Material provided:
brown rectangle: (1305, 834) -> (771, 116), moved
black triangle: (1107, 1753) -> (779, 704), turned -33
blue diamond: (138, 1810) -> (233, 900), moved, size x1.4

---

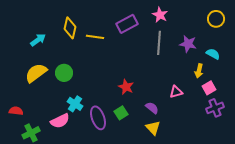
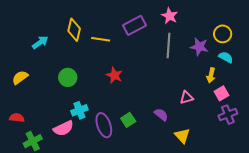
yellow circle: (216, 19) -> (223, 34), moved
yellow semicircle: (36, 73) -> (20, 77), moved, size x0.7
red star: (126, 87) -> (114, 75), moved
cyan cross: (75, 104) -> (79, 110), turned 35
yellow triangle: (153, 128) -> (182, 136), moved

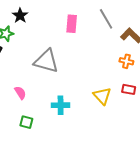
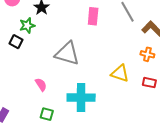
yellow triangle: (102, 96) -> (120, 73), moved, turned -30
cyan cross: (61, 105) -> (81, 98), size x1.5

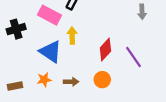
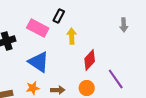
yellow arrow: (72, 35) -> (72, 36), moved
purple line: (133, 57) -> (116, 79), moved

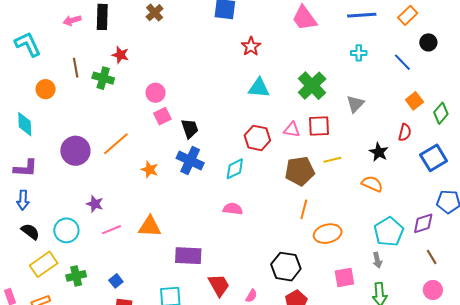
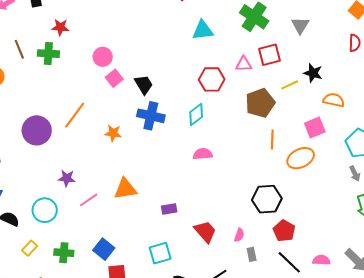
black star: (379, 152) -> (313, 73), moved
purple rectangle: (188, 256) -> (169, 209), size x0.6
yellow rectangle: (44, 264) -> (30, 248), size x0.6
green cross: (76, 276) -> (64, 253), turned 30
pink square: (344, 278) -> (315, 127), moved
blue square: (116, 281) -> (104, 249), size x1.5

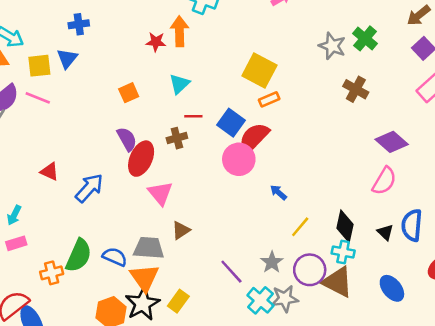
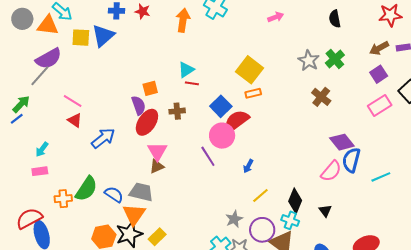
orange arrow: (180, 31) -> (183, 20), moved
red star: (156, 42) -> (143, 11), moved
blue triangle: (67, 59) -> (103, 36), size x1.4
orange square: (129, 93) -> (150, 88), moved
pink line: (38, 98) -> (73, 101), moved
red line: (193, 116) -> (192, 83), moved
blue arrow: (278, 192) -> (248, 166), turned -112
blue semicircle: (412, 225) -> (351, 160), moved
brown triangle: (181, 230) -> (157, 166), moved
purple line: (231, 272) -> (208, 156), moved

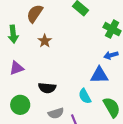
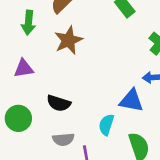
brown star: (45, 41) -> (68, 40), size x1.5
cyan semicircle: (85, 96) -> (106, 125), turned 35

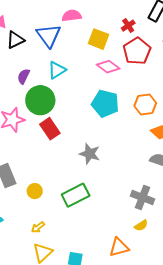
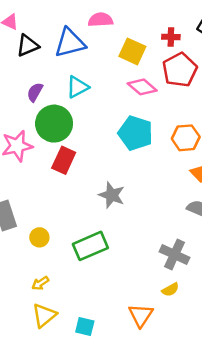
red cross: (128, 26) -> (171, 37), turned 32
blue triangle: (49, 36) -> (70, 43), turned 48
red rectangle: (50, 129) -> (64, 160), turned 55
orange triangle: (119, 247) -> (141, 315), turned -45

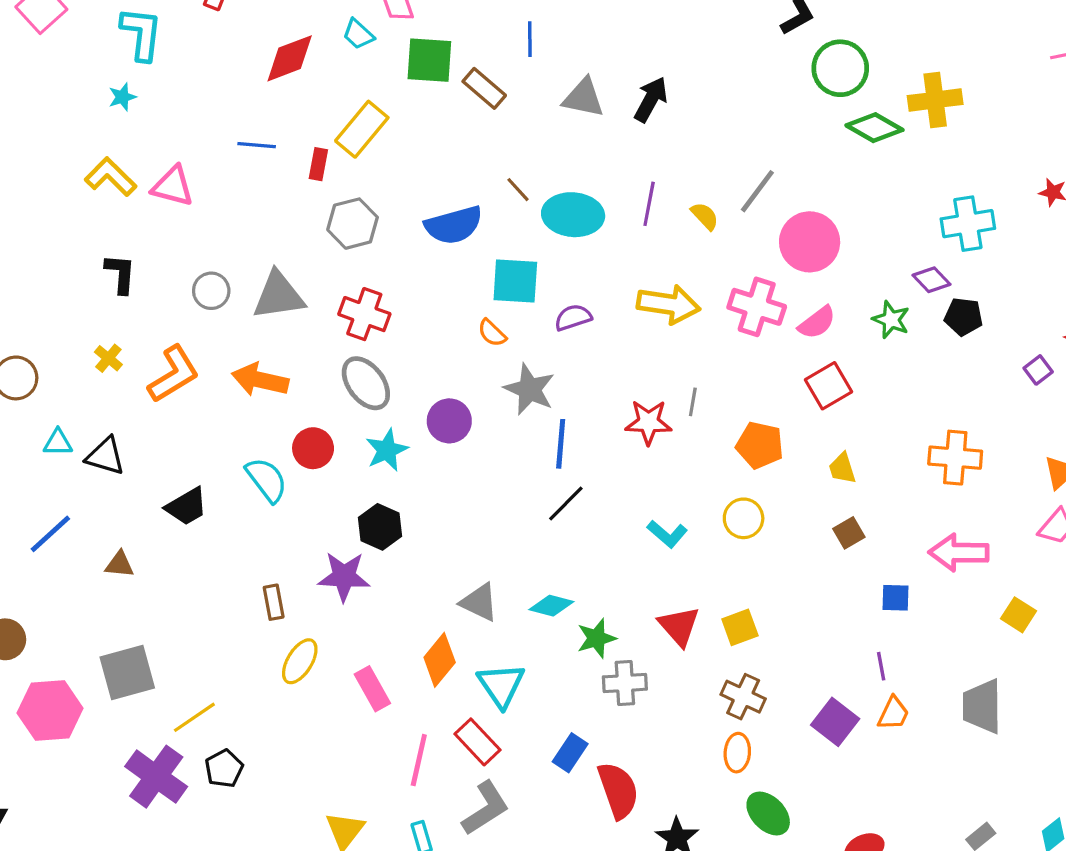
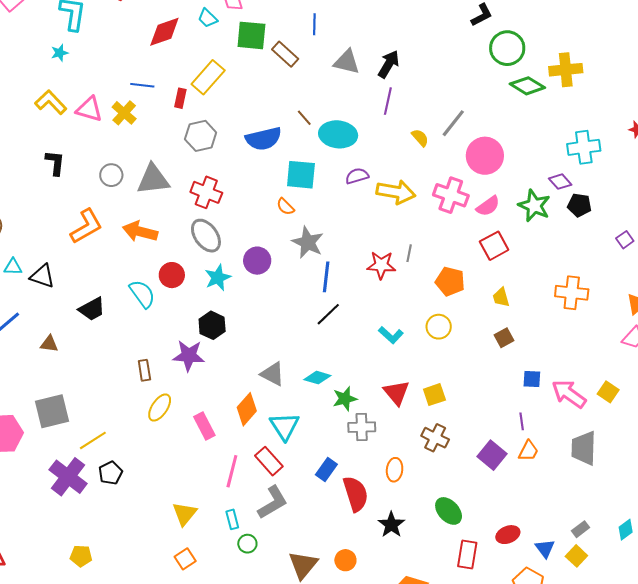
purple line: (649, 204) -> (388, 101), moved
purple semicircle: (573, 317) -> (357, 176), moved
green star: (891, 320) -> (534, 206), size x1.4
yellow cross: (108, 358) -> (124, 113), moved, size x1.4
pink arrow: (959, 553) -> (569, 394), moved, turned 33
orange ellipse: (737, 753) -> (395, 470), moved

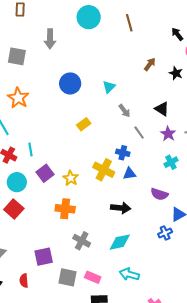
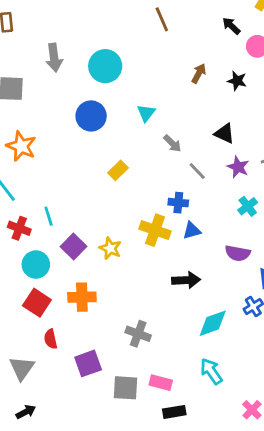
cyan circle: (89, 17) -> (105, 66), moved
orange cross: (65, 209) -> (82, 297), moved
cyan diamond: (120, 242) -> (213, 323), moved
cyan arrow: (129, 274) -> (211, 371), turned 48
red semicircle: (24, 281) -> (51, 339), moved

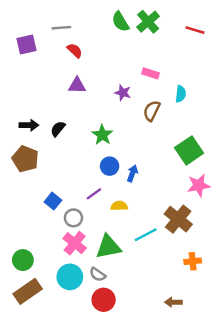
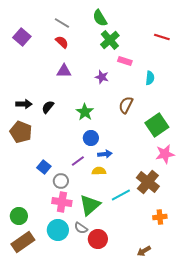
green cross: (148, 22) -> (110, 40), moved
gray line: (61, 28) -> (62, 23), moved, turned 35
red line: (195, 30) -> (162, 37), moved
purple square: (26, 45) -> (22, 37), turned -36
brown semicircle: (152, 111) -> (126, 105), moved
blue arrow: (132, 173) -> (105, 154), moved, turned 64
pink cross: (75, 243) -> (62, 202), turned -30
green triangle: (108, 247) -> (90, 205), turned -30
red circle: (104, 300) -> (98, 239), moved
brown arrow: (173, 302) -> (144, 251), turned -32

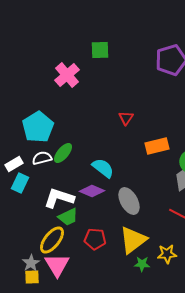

Task prompt:
Output exactly the lines of the material above from the one containing "brown rectangle: (1305, 834)" up to and including the one containing "blue diamond: (138, 1810)".

Answer box:
brown rectangle: (1305, 834) -> (771, 116), moved
black triangle: (1107, 1753) -> (779, 704), turned -33
blue diamond: (138, 1810) -> (233, 900), moved, size x1.4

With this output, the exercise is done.